» **PROBLEM STATEMENT**
Starting at the line that contains "STEPPER pin IN3: GP17 -> GP16", copy every line through the end of the records below exactly as written, leaving out pictures.

(DATA FOR THIS EXERCISE Opens)

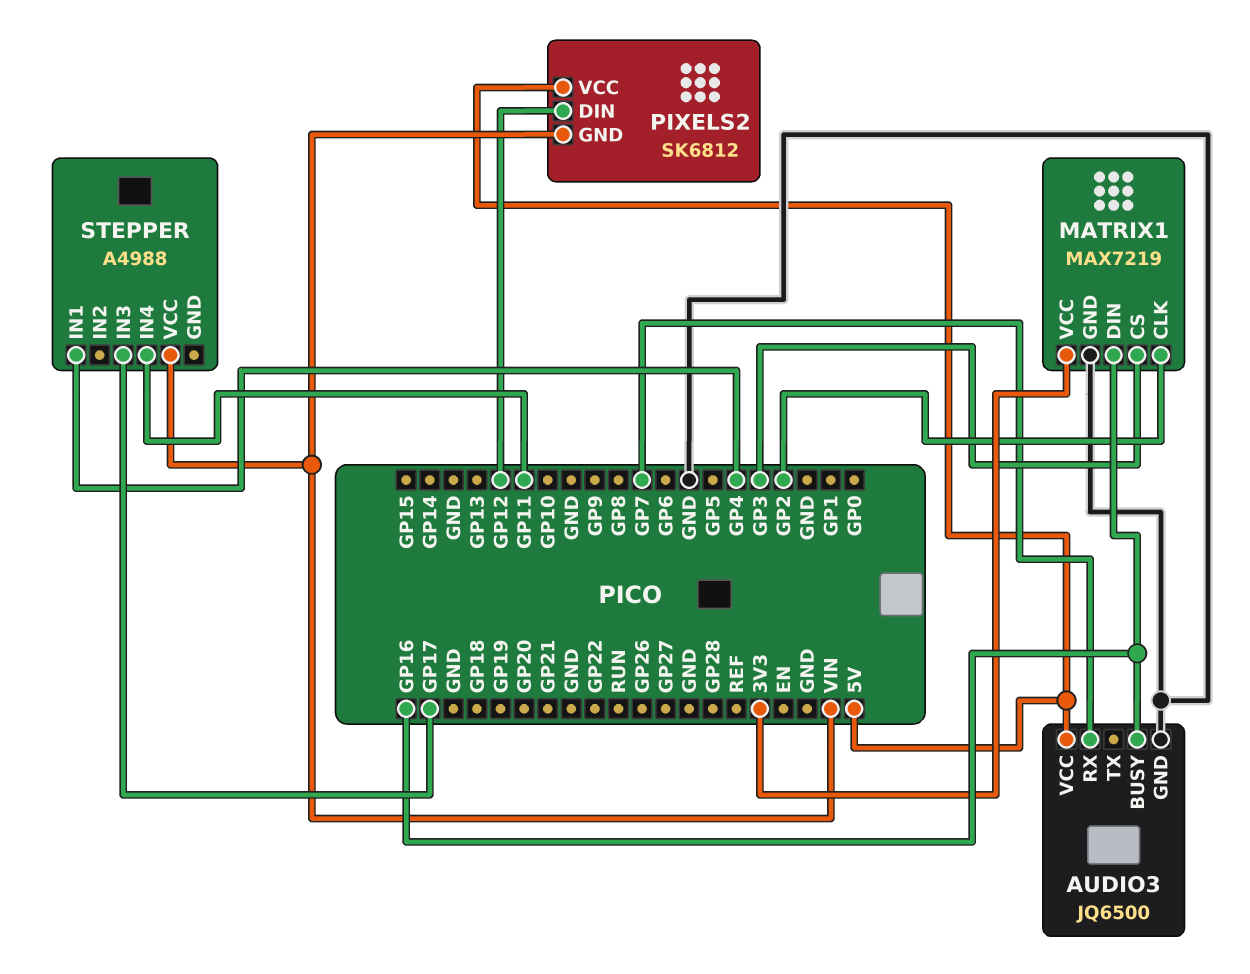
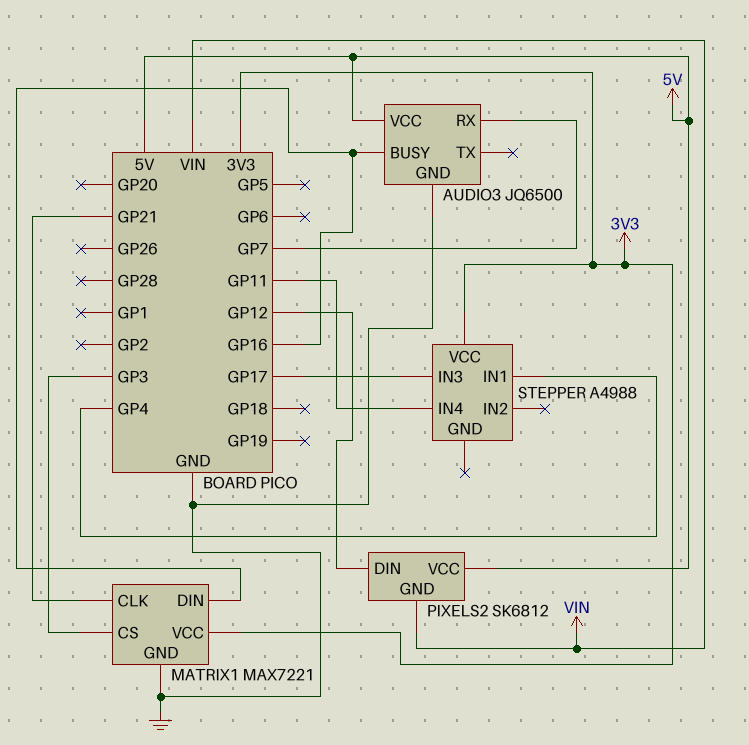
MATRIX1: MAX7219 -> MAX7221
MATRIX1 pin CLK: GP2 -> GP21
STEPPER pin VCC: VIN -> 3V3

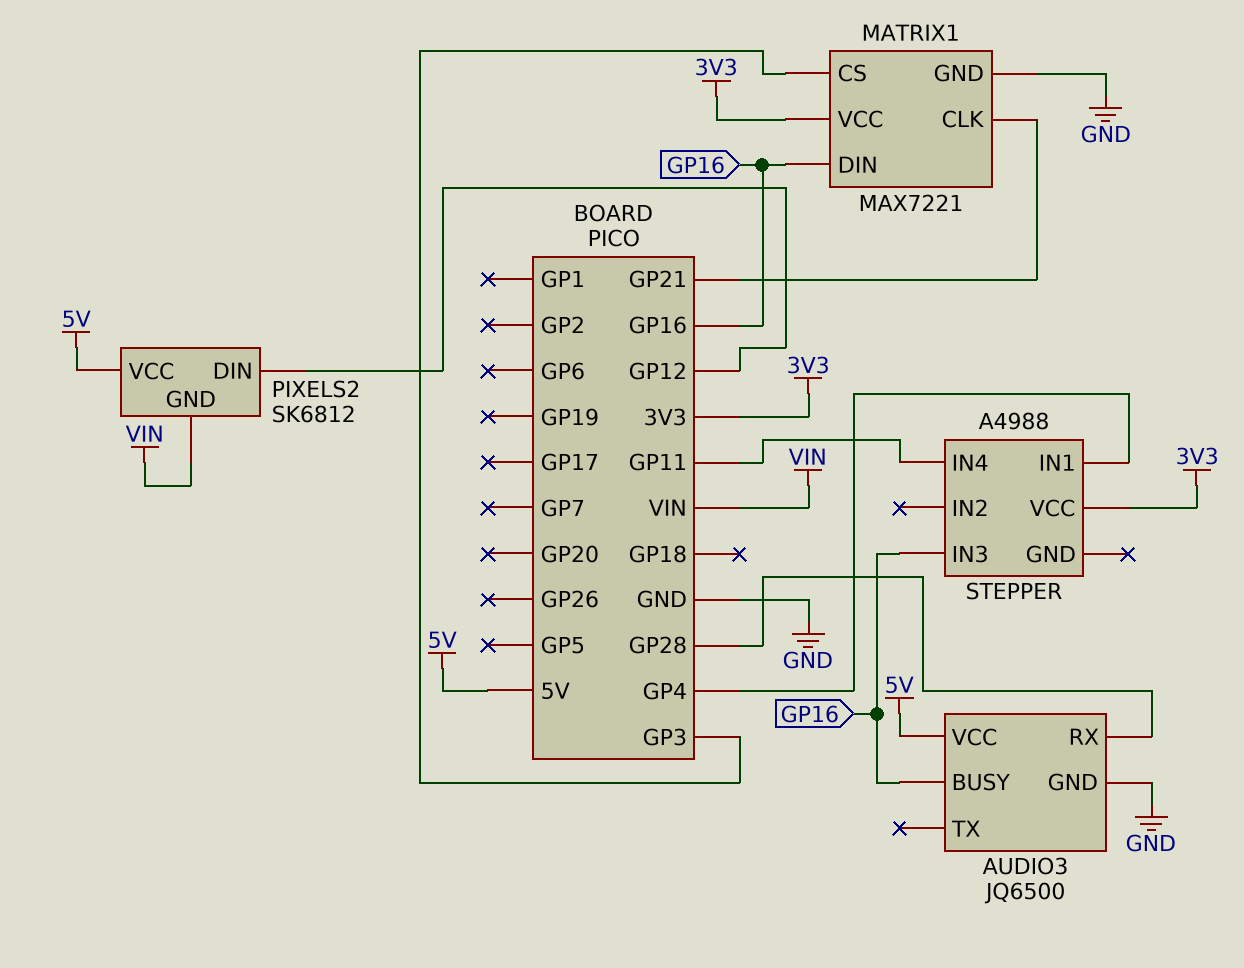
AUDIO3 pin RX: GP7 -> GP28
STEPPER pin IN3: GP17 -> GP16

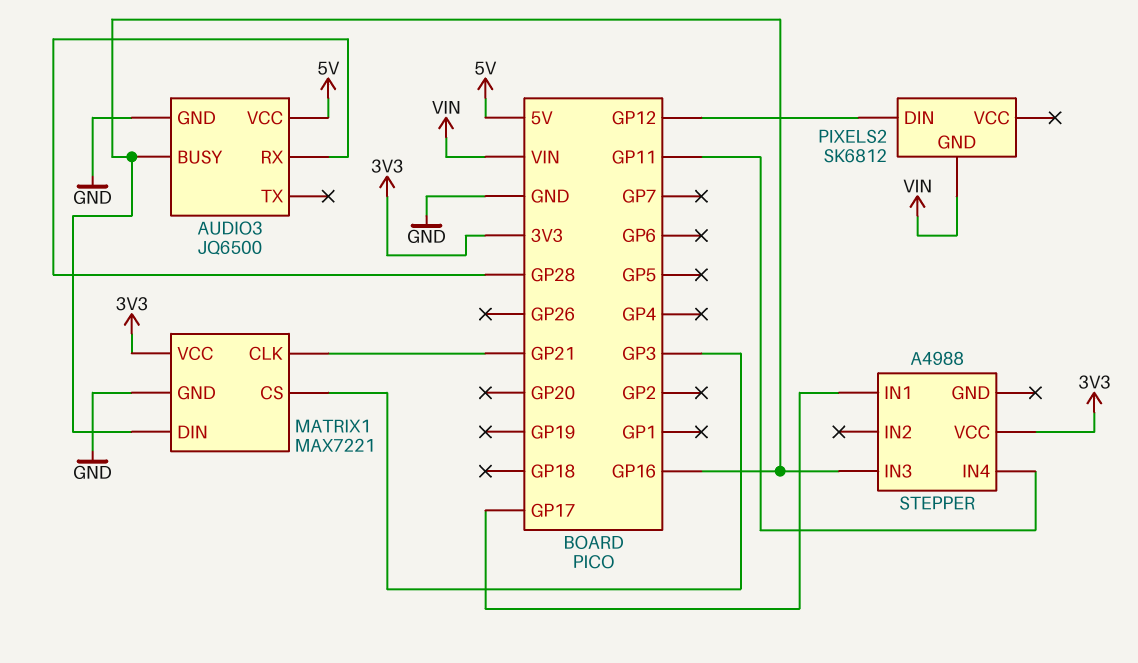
PIXELS2 pin VCC: 5V -> none
STEPPER pin IN1: GP4 -> GP17

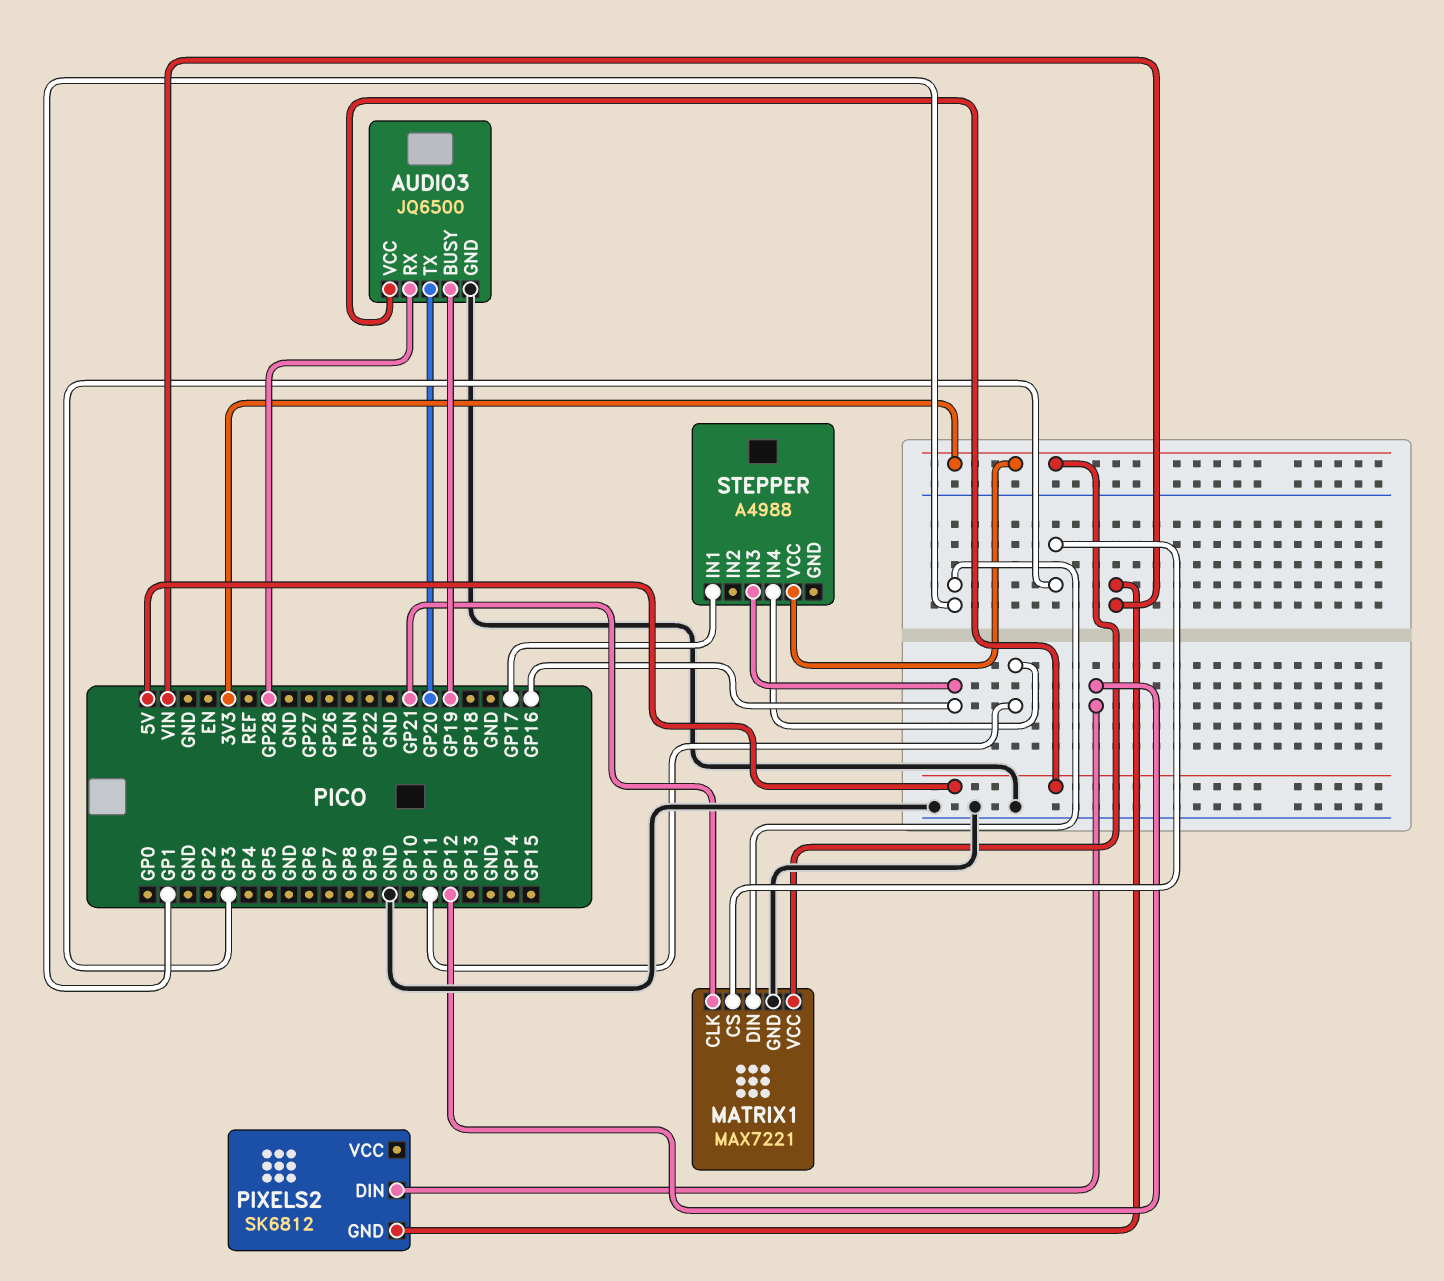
AUDIO3 pin BUSY: GP16 -> GP19
AUDIO3 pin TX: none -> GP20
MATRIX1 pin DIN: GP16 -> GP1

(DATA FOR THIS EXERCISE Closes)

» **OUTPUT FOR THIS EXERCISE**
STEPPER pin IN3: GP17 -> GP16

PIXELS2 pin VCC: 5V -> none
STEPPER pin IN1: GP4 -> GP17

AUDIO3 pin BUSY: GP16 -> GP19
AUDIO3 pin TX: none -> GP20
MATRIX1 pin DIN: GP16 -> GP1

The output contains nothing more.